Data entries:
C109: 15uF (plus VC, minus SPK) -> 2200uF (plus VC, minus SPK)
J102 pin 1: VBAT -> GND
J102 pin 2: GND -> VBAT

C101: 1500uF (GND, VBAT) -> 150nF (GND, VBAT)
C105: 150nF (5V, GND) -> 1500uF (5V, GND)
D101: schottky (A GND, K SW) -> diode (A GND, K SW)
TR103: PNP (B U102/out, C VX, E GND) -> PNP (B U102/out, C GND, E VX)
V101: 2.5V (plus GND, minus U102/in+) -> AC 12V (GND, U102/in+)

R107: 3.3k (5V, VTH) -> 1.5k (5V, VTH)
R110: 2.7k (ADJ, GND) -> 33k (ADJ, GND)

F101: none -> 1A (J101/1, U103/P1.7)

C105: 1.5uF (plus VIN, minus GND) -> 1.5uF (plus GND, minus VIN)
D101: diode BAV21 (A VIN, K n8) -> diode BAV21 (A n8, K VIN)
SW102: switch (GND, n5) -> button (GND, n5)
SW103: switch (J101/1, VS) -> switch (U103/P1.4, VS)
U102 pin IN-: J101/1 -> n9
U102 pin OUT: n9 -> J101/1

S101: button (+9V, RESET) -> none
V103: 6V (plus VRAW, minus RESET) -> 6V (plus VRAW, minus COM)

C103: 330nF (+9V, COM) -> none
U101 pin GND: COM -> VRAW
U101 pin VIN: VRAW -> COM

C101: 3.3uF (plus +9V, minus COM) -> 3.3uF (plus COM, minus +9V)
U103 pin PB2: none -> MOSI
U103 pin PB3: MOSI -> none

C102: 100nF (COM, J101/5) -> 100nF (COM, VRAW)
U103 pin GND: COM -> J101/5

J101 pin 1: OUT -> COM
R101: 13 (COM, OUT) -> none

Work required:
Could you output exactly the lines from the one containing "R107: 3.3k (5V, VTH) -> 1.5k (5V, VTH)" to the end of the entries above, both included, and no others?

Solution:
R107: 3.3k (5V, VTH) -> 1.5k (5V, VTH)
R110: 2.7k (ADJ, GND) -> 33k (ADJ, GND)

F101: none -> 1A (J101/1, U103/P1.7)

C105: 1.5uF (plus VIN, minus GND) -> 1.5uF (plus GND, minus VIN)
D101: diode BAV21 (A VIN, K n8) -> diode BAV21 (A n8, K VIN)
SW102: switch (GND, n5) -> button (GND, n5)
SW103: switch (J101/1, VS) -> switch (U103/P1.4, VS)
U102 pin IN-: J101/1 -> n9
U102 pin OUT: n9 -> J101/1

S101: button (+9V, RESET) -> none
V103: 6V (plus VRAW, minus RESET) -> 6V (plus VRAW, minus COM)

C103: 330nF (+9V, COM) -> none
U101 pin GND: COM -> VRAW
U101 pin VIN: VRAW -> COM

C101: 3.3uF (plus +9V, minus COM) -> 3.3uF (plus COM, minus +9V)
U103 pin PB2: none -> MOSI
U103 pin PB3: MOSI -> none

C102: 100nF (COM, J101/5) -> 100nF (COM, VRAW)
U103 pin GND: COM -> J101/5

J101 pin 1: OUT -> COM
R101: 13 (COM, OUT) -> none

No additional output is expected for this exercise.